LISTED ENTRIES:

-=-=-

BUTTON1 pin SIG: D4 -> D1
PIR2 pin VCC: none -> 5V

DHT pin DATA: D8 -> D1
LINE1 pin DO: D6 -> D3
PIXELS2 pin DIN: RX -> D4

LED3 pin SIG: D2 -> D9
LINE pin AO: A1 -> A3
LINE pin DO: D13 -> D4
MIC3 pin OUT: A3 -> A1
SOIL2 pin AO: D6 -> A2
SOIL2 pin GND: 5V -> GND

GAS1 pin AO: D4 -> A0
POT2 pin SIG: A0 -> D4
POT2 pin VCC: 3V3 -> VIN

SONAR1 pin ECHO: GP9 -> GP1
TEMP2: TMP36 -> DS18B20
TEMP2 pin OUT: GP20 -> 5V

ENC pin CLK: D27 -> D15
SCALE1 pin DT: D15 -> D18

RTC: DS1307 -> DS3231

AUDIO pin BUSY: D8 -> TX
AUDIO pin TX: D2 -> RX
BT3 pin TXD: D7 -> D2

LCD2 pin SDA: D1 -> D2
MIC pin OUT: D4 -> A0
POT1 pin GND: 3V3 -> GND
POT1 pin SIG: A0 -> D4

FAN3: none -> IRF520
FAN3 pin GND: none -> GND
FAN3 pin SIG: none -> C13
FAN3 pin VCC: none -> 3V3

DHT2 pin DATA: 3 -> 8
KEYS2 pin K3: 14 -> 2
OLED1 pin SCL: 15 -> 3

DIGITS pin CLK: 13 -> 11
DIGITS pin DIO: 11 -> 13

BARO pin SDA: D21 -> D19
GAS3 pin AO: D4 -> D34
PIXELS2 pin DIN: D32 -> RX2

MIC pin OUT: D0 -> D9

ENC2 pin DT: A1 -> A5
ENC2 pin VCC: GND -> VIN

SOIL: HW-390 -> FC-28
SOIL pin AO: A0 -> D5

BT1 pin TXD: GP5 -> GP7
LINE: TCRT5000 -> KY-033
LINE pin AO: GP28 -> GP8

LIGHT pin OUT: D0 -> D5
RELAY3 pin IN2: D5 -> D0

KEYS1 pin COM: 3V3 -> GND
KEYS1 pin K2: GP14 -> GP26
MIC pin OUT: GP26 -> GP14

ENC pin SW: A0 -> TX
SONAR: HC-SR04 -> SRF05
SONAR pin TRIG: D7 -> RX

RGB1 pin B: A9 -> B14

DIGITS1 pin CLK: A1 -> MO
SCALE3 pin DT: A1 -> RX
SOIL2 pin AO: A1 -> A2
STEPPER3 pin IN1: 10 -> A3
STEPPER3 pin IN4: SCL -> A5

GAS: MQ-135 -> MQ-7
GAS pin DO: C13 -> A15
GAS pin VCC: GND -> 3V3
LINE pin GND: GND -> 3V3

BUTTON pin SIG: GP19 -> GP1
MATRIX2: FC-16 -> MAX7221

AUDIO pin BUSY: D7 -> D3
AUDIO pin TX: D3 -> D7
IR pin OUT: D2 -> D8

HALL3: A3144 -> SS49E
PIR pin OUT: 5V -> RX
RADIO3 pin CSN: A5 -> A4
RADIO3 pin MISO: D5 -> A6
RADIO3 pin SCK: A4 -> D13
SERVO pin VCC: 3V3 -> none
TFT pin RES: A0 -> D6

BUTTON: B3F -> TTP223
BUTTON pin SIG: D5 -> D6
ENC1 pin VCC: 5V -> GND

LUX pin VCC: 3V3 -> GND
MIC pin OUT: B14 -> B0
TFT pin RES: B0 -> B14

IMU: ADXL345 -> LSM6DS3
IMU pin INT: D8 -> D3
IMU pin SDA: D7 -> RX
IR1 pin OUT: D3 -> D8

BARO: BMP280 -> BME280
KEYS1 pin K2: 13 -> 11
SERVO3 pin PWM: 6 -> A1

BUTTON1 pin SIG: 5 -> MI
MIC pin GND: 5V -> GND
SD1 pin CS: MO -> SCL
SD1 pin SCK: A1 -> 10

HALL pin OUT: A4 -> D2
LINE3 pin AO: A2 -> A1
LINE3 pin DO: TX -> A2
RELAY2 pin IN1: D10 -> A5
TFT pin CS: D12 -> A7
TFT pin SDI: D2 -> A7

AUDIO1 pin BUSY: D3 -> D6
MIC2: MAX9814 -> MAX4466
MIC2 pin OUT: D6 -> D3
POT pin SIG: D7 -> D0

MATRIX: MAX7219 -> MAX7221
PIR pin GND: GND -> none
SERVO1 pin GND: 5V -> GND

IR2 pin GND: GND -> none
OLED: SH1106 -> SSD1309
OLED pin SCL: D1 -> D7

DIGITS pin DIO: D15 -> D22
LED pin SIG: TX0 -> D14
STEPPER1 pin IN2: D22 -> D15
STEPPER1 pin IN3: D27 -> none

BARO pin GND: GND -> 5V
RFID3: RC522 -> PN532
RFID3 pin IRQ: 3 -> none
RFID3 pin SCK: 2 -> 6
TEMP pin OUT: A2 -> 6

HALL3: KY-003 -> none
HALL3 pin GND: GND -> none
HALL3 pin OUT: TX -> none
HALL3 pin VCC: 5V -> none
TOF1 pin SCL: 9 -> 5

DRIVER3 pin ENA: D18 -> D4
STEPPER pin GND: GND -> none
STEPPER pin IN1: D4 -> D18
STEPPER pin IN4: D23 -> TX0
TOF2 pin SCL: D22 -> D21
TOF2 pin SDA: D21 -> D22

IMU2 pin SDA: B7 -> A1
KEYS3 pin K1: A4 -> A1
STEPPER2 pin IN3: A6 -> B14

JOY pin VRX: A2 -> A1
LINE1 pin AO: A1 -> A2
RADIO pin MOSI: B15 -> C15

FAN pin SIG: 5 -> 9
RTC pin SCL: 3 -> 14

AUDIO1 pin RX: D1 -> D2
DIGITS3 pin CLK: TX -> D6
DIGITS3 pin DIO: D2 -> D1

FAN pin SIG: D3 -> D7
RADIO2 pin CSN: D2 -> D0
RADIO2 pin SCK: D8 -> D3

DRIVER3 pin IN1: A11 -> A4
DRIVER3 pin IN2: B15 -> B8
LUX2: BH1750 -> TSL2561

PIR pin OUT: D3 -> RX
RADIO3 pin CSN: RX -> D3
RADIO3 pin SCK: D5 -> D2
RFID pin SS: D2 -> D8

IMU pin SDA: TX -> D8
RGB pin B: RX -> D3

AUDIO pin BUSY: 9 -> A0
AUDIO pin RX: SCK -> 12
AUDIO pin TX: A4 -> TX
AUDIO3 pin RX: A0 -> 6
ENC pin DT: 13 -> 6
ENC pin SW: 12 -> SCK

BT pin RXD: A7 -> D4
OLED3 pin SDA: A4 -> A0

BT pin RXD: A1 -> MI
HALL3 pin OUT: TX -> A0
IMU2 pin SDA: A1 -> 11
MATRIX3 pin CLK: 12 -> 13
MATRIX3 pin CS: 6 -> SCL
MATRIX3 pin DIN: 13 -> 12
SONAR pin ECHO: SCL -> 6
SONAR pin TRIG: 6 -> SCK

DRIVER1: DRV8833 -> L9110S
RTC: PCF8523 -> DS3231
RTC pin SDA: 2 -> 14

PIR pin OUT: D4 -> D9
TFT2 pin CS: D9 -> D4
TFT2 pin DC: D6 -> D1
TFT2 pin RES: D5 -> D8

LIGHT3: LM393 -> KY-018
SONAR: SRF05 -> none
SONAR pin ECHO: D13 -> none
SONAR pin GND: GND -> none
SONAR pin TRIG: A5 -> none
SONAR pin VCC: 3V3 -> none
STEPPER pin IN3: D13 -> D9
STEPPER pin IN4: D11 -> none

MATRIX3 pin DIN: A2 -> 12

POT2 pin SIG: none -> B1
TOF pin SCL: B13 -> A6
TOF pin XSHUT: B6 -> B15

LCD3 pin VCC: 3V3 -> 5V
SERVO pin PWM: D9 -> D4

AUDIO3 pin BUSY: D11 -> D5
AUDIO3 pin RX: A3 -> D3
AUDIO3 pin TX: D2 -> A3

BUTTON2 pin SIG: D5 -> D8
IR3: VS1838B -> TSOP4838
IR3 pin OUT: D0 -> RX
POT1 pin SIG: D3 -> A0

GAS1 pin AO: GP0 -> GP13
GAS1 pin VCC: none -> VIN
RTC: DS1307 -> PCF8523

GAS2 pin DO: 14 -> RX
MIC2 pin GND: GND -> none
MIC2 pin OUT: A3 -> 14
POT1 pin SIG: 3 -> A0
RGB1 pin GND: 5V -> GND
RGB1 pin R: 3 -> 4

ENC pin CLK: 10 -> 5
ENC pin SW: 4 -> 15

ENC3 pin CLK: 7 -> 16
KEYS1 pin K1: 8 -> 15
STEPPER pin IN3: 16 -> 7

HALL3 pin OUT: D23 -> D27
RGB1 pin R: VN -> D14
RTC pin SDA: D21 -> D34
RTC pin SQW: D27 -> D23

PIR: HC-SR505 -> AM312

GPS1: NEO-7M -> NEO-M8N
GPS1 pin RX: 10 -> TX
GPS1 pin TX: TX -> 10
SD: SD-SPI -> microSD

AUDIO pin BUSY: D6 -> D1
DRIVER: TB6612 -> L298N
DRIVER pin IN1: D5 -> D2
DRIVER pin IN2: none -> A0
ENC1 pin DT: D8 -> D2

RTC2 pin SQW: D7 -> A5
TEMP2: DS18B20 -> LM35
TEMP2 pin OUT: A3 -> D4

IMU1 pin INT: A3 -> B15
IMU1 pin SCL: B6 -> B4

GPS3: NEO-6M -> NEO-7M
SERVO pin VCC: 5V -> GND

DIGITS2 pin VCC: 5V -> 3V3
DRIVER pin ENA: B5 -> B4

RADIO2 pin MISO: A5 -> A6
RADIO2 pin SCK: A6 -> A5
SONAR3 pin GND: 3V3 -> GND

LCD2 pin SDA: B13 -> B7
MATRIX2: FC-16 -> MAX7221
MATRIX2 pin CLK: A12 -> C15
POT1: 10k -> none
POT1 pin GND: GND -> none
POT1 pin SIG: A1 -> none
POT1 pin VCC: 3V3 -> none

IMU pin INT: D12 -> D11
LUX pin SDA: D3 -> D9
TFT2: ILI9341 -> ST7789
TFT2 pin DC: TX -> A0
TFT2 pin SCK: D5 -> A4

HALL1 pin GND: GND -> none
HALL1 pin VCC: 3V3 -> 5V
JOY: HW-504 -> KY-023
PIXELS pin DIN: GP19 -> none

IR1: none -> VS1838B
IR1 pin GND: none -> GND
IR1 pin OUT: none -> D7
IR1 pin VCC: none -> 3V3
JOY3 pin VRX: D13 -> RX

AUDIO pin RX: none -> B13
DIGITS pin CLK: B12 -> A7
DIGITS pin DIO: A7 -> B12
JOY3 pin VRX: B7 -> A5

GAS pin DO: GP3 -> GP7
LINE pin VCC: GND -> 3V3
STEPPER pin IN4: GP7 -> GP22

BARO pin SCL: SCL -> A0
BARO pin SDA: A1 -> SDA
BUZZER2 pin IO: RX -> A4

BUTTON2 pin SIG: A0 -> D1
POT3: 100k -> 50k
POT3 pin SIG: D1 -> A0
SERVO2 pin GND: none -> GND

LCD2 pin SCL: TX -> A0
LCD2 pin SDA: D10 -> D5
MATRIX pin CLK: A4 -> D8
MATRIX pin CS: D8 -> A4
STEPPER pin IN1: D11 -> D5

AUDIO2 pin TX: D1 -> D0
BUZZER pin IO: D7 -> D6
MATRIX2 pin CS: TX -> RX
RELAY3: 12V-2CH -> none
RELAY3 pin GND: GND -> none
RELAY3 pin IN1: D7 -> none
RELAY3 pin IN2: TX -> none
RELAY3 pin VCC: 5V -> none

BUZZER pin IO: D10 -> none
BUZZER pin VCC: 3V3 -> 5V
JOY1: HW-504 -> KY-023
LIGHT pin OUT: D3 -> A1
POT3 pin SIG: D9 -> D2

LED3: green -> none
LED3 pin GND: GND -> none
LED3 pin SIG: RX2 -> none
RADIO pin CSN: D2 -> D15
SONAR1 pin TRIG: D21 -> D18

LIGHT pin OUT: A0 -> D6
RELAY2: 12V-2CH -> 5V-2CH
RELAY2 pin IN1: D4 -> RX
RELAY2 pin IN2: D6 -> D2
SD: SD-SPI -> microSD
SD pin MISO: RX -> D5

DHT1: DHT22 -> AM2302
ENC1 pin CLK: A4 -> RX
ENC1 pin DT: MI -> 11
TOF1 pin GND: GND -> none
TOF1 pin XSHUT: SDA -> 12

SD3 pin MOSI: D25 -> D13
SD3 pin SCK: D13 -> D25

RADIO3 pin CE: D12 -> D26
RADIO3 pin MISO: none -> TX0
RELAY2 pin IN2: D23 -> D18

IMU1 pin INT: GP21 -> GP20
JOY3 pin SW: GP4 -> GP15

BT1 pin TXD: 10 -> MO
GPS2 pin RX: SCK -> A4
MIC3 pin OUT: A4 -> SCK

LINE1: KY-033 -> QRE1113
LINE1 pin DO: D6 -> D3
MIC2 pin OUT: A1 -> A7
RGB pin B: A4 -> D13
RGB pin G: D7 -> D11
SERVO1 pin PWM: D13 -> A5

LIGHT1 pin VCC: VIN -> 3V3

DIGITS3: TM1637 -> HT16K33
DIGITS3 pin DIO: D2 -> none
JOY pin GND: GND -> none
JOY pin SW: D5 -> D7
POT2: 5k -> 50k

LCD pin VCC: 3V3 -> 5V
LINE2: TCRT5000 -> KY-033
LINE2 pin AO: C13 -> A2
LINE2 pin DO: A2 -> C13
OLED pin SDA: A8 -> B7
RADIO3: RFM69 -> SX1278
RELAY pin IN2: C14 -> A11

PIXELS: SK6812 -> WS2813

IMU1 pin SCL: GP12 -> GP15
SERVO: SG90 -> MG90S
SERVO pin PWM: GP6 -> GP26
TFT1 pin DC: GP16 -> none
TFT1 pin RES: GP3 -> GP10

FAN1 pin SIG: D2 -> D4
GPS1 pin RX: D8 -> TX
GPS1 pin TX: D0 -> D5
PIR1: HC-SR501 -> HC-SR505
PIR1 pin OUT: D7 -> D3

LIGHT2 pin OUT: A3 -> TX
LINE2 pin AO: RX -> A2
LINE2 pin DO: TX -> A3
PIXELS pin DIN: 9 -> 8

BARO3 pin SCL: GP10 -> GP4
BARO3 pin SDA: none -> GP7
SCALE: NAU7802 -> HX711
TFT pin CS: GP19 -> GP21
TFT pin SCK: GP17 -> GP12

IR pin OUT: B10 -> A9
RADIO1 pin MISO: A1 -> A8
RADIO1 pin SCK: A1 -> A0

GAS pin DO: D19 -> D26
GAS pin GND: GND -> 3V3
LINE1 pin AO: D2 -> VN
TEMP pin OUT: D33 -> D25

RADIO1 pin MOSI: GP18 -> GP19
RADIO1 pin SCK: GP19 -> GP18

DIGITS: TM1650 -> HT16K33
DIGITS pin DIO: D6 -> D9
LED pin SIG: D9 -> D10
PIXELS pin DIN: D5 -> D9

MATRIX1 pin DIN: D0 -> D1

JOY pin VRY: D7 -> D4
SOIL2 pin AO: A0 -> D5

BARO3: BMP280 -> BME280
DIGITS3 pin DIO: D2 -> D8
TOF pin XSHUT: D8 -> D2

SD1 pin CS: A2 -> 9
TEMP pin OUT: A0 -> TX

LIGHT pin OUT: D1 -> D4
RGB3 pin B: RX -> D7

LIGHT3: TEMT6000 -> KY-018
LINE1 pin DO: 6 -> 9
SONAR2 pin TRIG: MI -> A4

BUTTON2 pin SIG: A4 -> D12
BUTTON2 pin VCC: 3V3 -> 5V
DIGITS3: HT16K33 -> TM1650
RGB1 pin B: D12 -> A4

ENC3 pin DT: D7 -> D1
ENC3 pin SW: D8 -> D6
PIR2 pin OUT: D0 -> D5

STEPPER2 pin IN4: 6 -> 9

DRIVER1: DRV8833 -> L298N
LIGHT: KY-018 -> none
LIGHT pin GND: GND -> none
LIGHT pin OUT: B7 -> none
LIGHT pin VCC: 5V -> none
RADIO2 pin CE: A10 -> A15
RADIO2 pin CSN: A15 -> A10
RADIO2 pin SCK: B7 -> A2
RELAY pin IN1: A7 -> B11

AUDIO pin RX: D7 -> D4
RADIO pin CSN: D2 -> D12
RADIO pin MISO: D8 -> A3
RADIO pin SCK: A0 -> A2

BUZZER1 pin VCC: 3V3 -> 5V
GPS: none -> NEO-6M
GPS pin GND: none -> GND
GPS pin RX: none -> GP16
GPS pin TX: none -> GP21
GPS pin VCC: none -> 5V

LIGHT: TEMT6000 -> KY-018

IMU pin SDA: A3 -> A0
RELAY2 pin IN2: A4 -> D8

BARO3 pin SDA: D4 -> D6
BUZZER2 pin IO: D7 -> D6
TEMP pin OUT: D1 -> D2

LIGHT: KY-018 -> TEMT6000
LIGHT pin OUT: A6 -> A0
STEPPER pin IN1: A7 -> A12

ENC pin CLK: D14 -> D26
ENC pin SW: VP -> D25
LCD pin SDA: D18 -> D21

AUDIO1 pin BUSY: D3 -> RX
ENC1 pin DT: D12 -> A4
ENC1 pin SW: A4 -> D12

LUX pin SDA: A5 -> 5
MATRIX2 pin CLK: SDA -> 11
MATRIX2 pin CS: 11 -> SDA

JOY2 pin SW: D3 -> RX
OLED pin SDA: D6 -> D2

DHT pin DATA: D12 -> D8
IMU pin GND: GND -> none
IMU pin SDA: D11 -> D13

-=-=-

WORK TO COMPLETE:
Count the lines of the listing that contain the word "XSHUT", and give only the number.

FINISHED EXERCISE:
3